(DATA SECTION Opens)
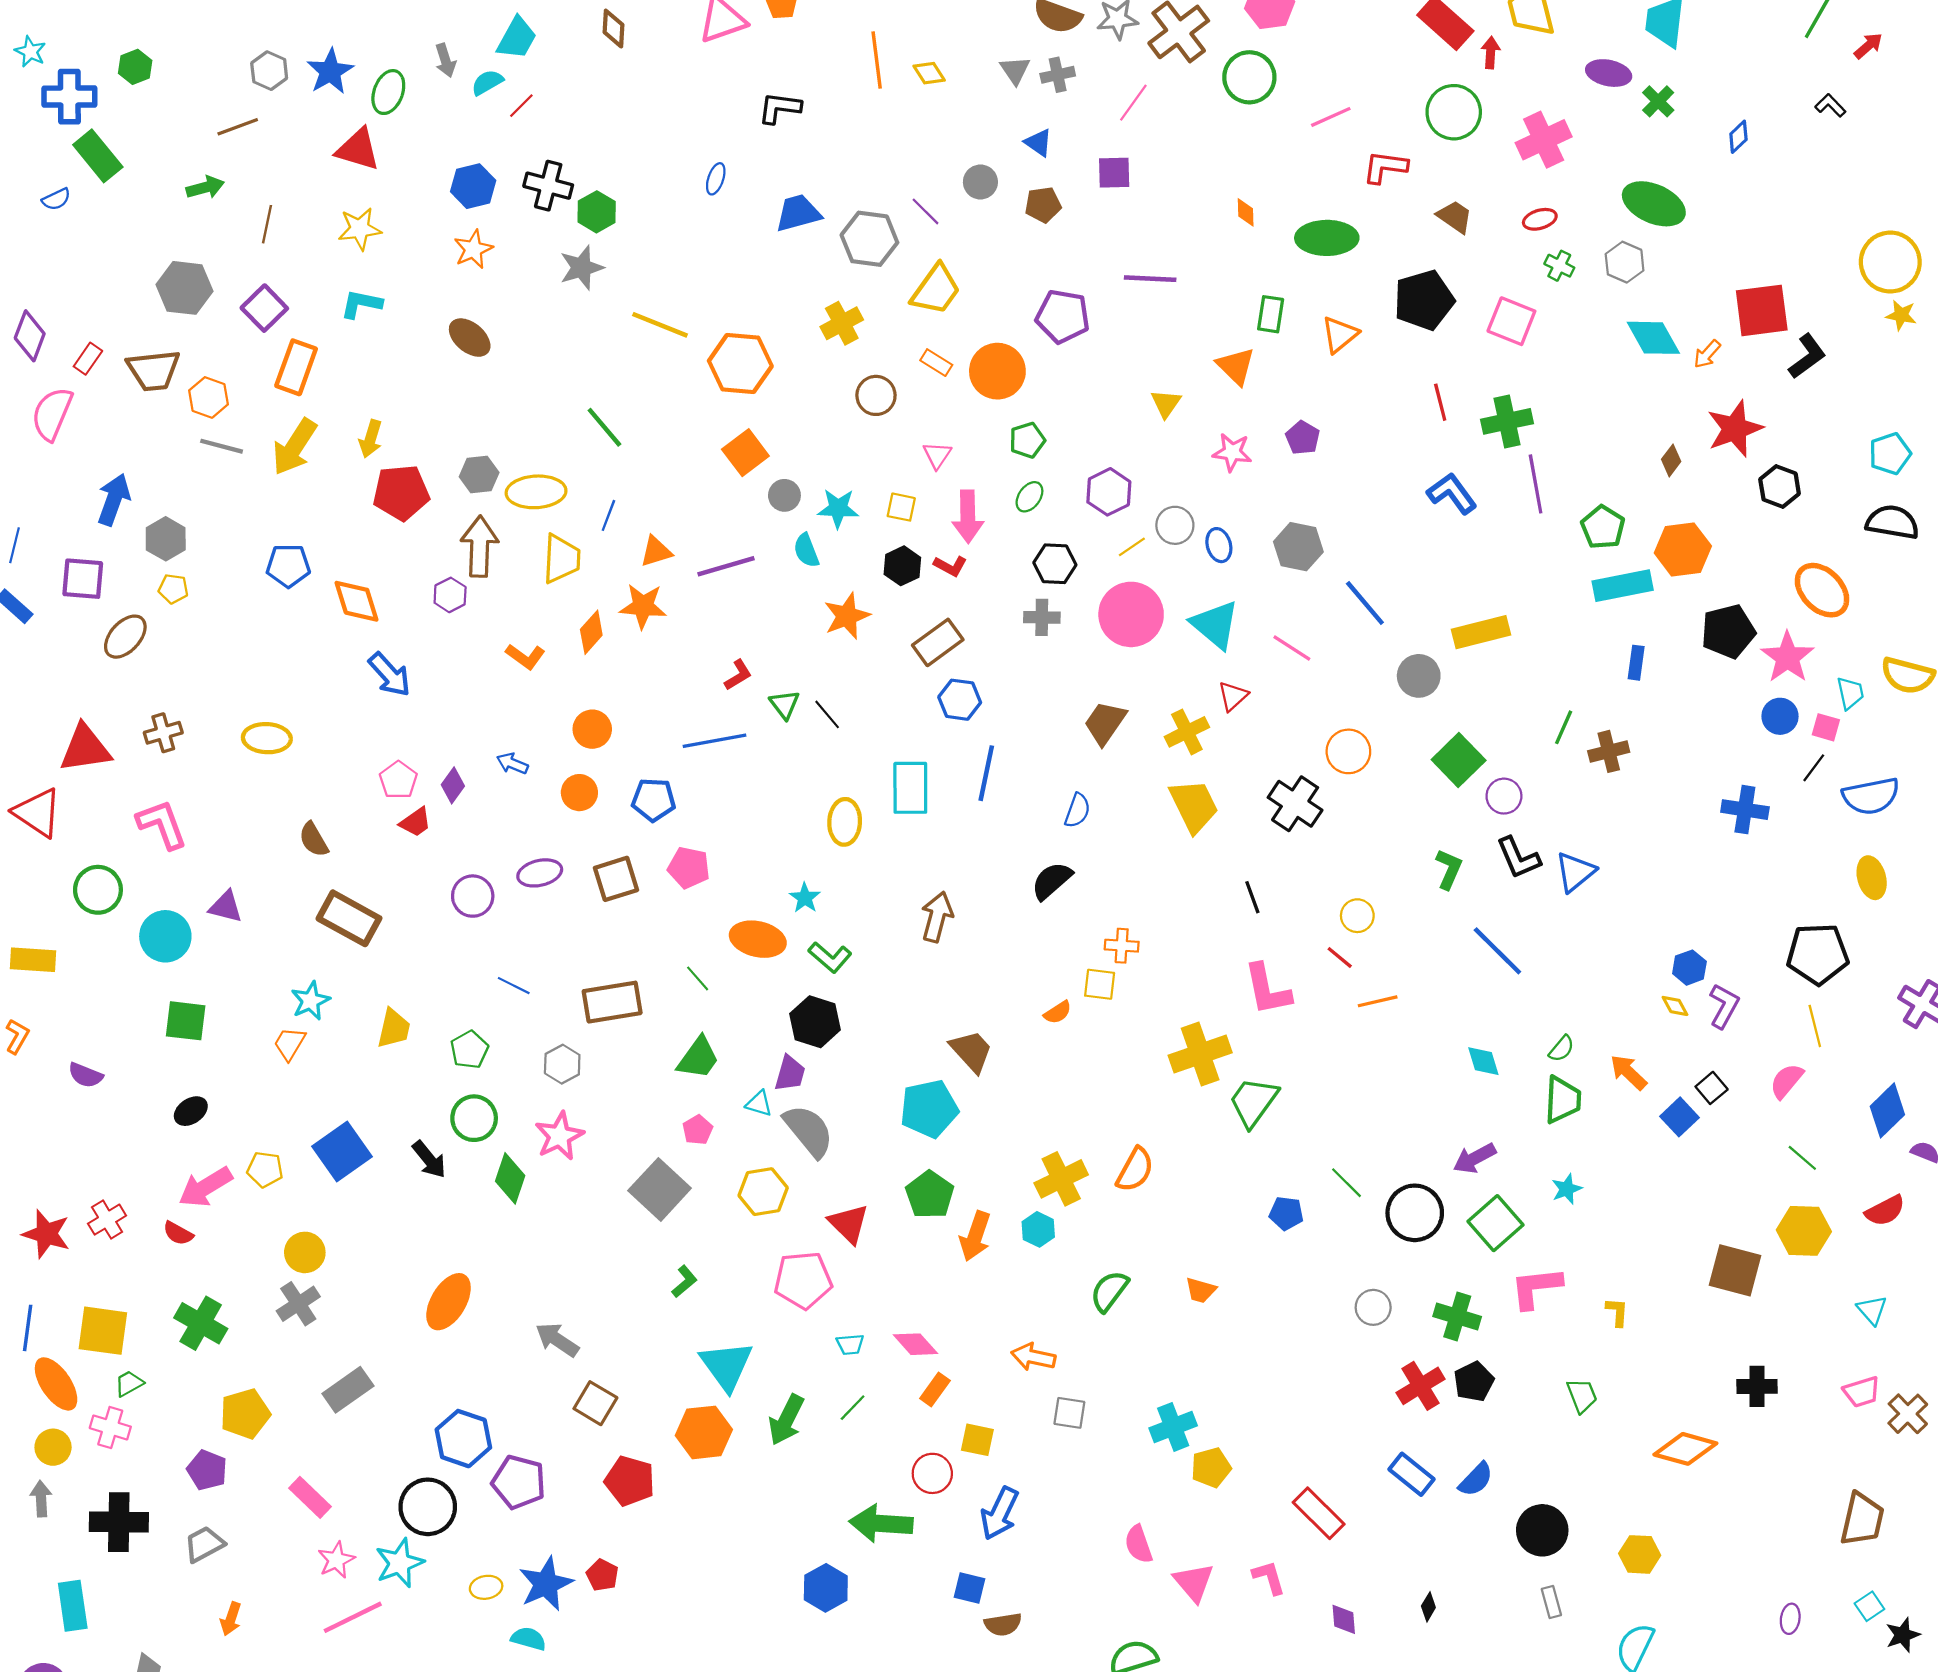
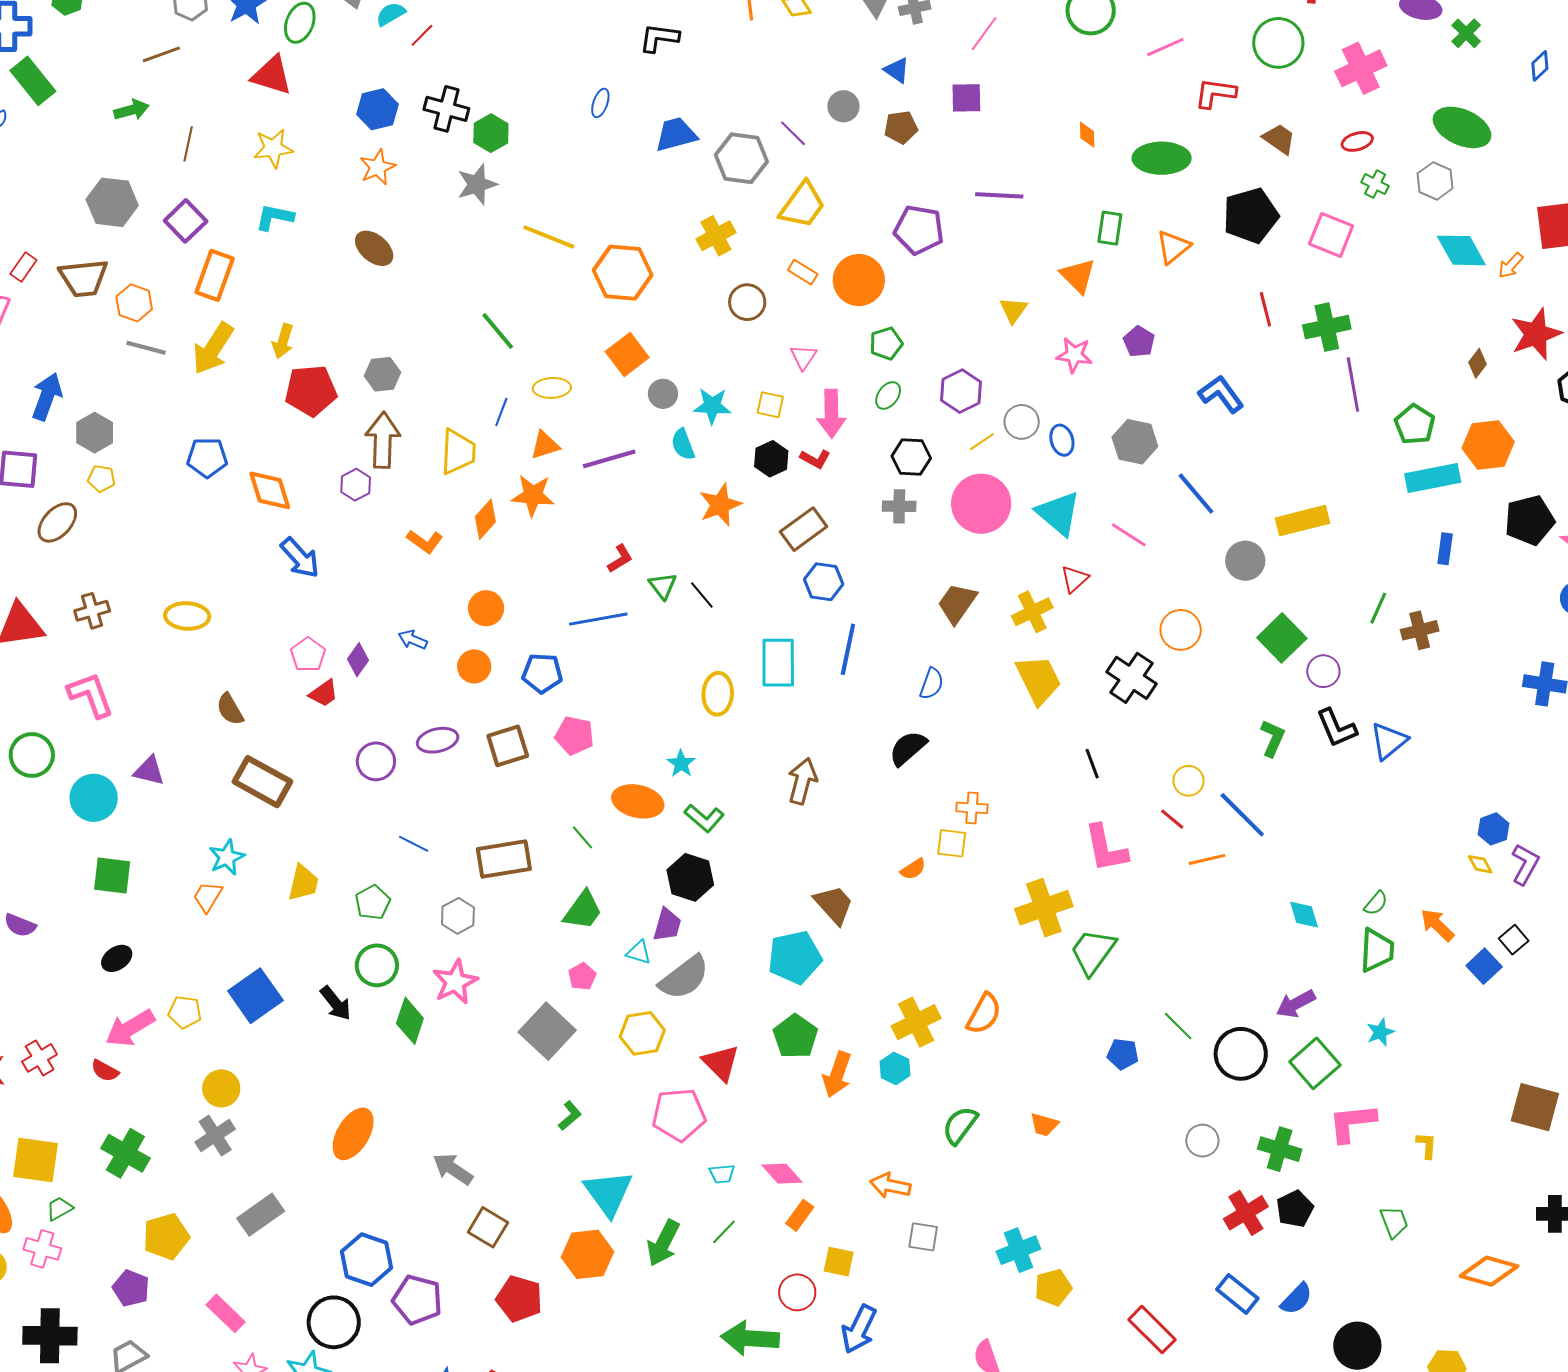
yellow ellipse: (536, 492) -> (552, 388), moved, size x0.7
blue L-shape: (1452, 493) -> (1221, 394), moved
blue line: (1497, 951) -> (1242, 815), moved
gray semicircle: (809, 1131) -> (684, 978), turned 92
(DATA SECTION Closes)
(DATA SECTION Opens)
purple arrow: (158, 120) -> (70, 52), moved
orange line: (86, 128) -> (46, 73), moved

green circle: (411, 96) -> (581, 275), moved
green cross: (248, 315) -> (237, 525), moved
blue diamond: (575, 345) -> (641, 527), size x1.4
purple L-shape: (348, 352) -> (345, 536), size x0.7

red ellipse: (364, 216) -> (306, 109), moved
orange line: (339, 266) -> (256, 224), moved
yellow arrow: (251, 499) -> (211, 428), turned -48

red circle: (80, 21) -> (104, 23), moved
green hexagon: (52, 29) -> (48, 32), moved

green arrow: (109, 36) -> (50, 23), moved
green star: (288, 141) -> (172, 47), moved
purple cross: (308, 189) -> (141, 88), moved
(DATA SECTION Closes)
(DATA SECTION Opens)
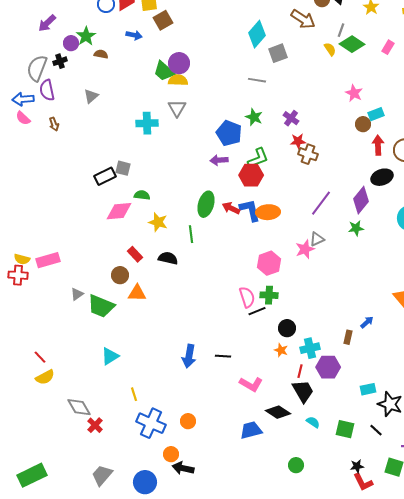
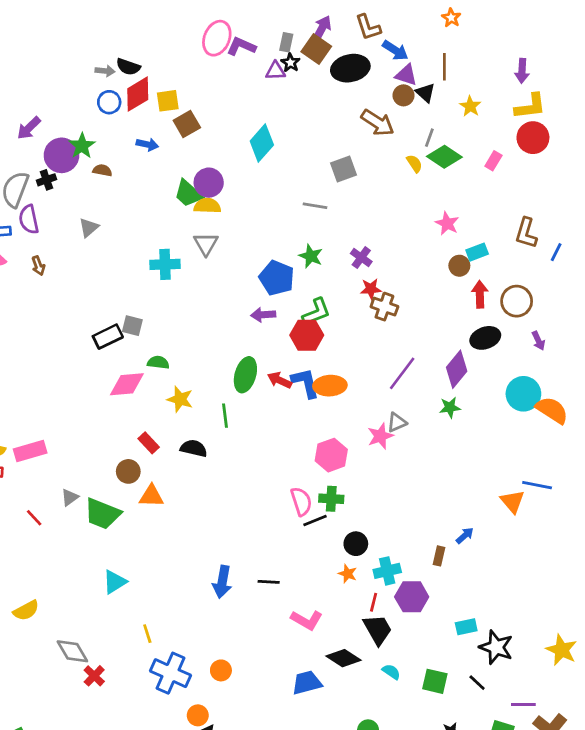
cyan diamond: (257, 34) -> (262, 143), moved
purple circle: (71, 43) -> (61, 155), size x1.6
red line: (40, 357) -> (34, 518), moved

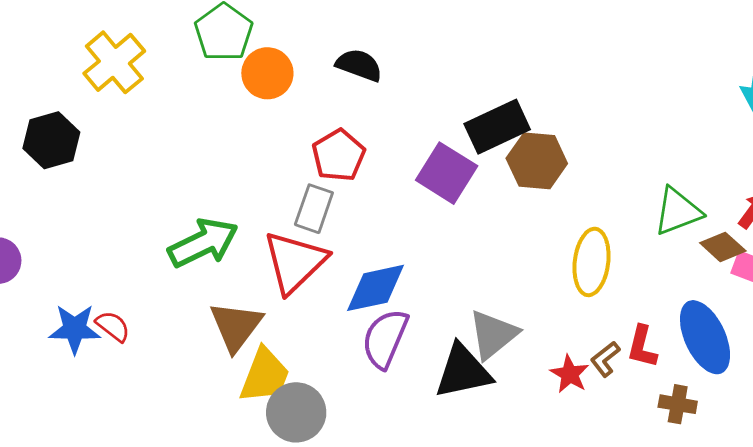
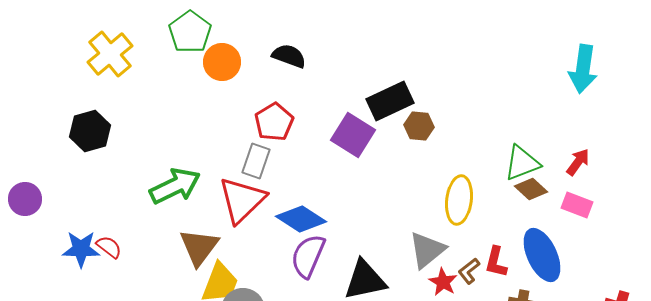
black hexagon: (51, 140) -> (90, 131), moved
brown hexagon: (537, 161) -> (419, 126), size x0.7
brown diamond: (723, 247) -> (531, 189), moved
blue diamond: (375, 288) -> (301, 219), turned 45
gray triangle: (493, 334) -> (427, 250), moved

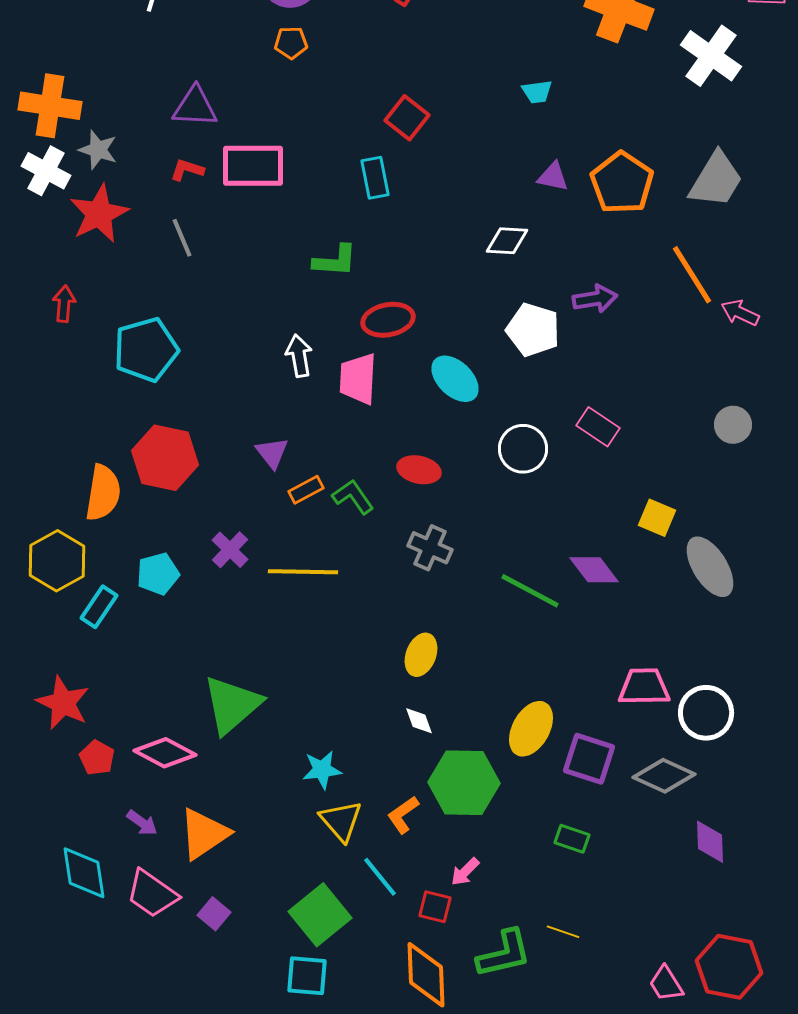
(DATA SECTION Closes)
> WORK ORDER
Considering only lines that contain the word "green", say how many there are in the data, with no other text.

> SOLUTION BELOW
5